- Spatial reasoning data -

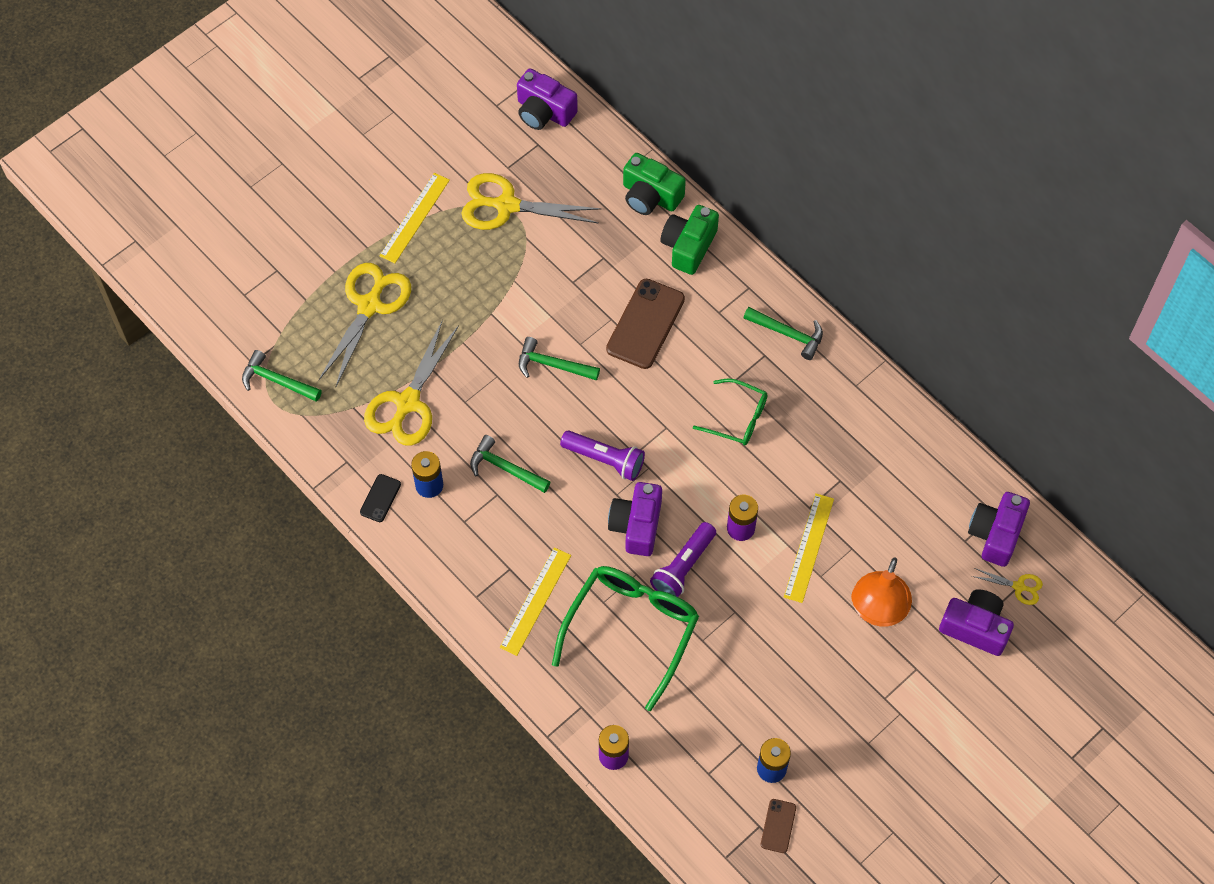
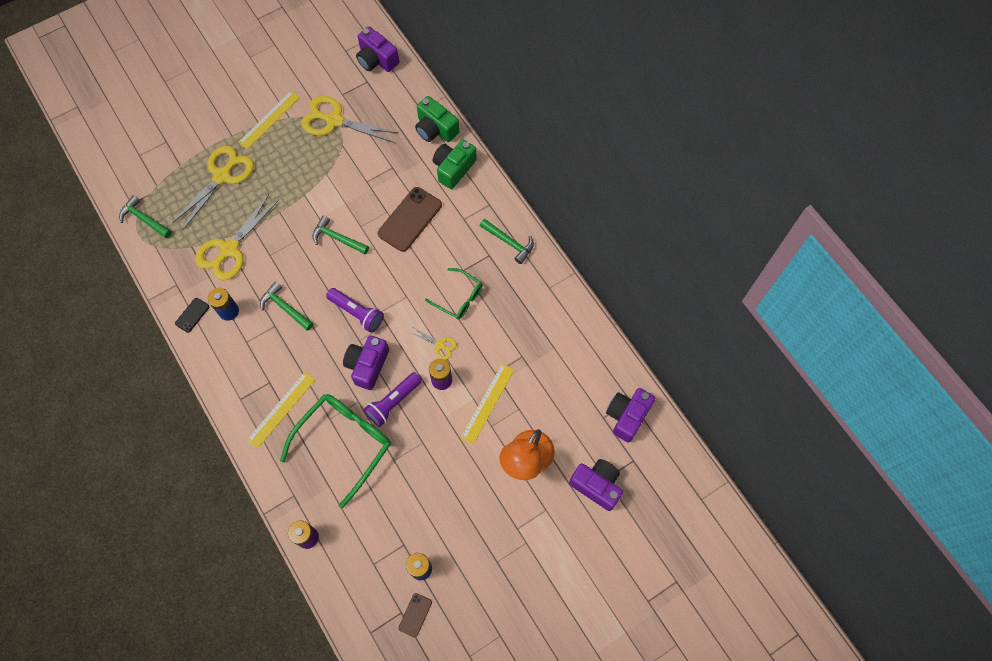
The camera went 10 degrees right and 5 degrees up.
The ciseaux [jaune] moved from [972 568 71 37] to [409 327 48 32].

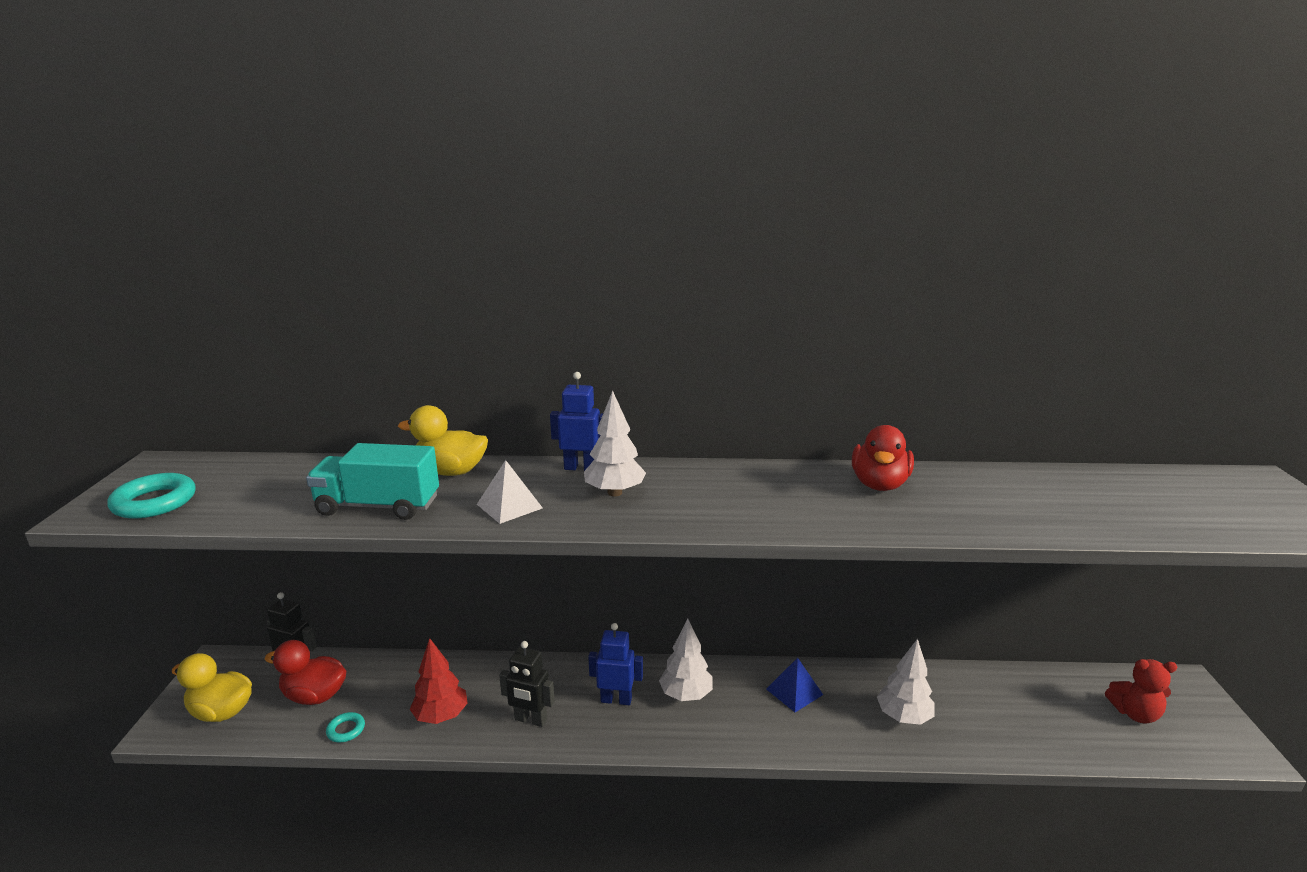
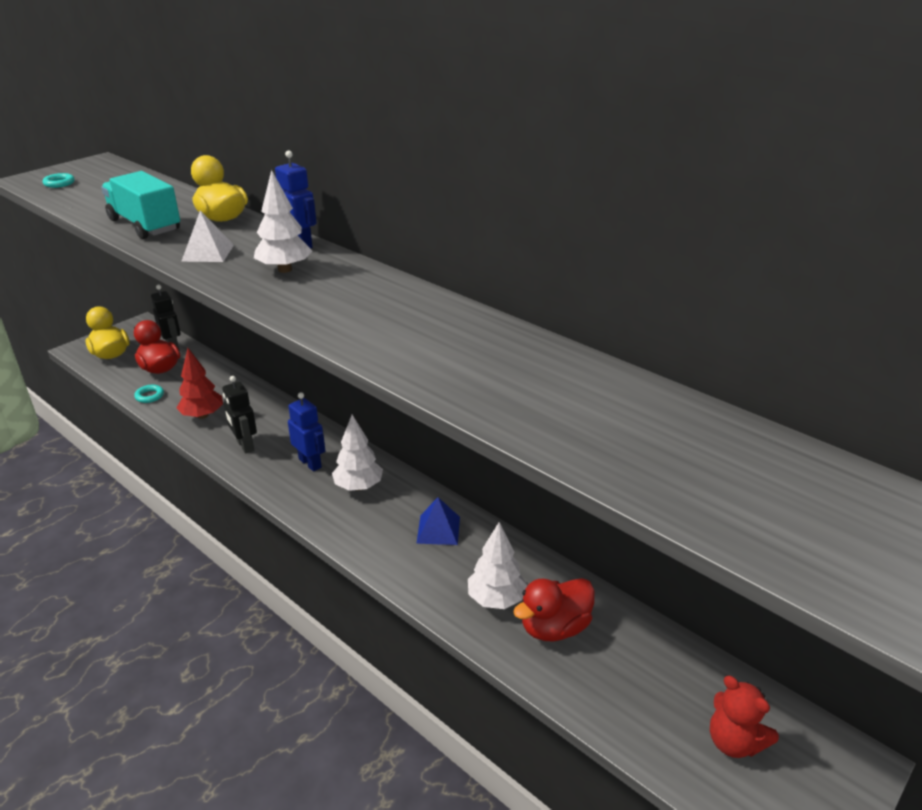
The camera went 40 degrees right and 10 degrees up.
The anneau [turquoise] at [107 473 89 46] changed to 0.54 times the size.
The canard [rouge] moved from [852 425 62 66] to [513 578 82 64].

- ABOUT THIS EXERCISE -
In the records above, locate the line containing "The ciseaux [jaune]", then copy exactly that line and every line after it through the end, omitting pictures.

- FINISHED TASK -
The ciseaux [jaune] moved from [972 568 71 37] to [409 327 48 32].

The camera went 40 degrees right and 10 degrees up.
The anneau [turquoise] at [107 473 89 46] changed to 0.54 times the size.
The canard [rouge] moved from [852 425 62 66] to [513 578 82 64].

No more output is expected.